ASSIGNMENT.
After reading the listing below, copy it out exactly.

DATA.
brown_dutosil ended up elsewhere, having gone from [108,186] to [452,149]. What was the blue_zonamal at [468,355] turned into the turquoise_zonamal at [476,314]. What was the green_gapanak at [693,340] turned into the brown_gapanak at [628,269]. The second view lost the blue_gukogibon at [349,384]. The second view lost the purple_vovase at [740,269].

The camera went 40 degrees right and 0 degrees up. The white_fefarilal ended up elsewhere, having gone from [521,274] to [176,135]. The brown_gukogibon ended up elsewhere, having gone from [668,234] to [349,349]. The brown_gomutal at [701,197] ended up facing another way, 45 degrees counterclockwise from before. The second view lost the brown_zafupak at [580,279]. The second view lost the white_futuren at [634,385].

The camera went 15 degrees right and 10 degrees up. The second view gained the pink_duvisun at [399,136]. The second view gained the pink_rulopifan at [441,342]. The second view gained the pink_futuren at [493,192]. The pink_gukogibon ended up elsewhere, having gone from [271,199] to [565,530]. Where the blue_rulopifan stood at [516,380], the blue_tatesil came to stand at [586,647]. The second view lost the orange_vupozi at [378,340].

EXPECTED ANSWER.
brown_dutosil ended up elsewhere, having gone from [108,186] to [452,149]. What was the blue_zonamal at [468,355] turned into the turquoise_zonamal at [476,314]. What was the green_gapanak at [693,340] turned into the brown_gapanak at [628,269]. The second view lost the blue_gukogibon at [349,384]. The second view lost the purple_vovase at [740,269].

The camera went 40 degrees right and 0 degrees up. The white_fefarilal ended up elsewhere, having gone from [521,274] to [176,135]. The brown_gukogibon ended up elsewhere, having gone from [668,234] to [349,349]. The brown_gomutal at [701,197] ended up facing another way, 45 degrees counterclockwise from before. The second view lost the brown_zafupak at [580,279]. The second view lost the white_futuren at [634,385].

The camera went 15 degrees right and 10 degrees up. The second view gained the pink_duvisun at [399,136]. The second view gained the pink_rulopifan at [441,342]. The second view gained the pink_futuren at [493,192]. The pink_gukogibon ended up elsewhere, having gone from [271,199] to [565,530]. Where the blue_rulopifan stood at [516,380], the blue_tatesil came to stand at [586,647]. The second view lost the orange_vupozi at [378,340].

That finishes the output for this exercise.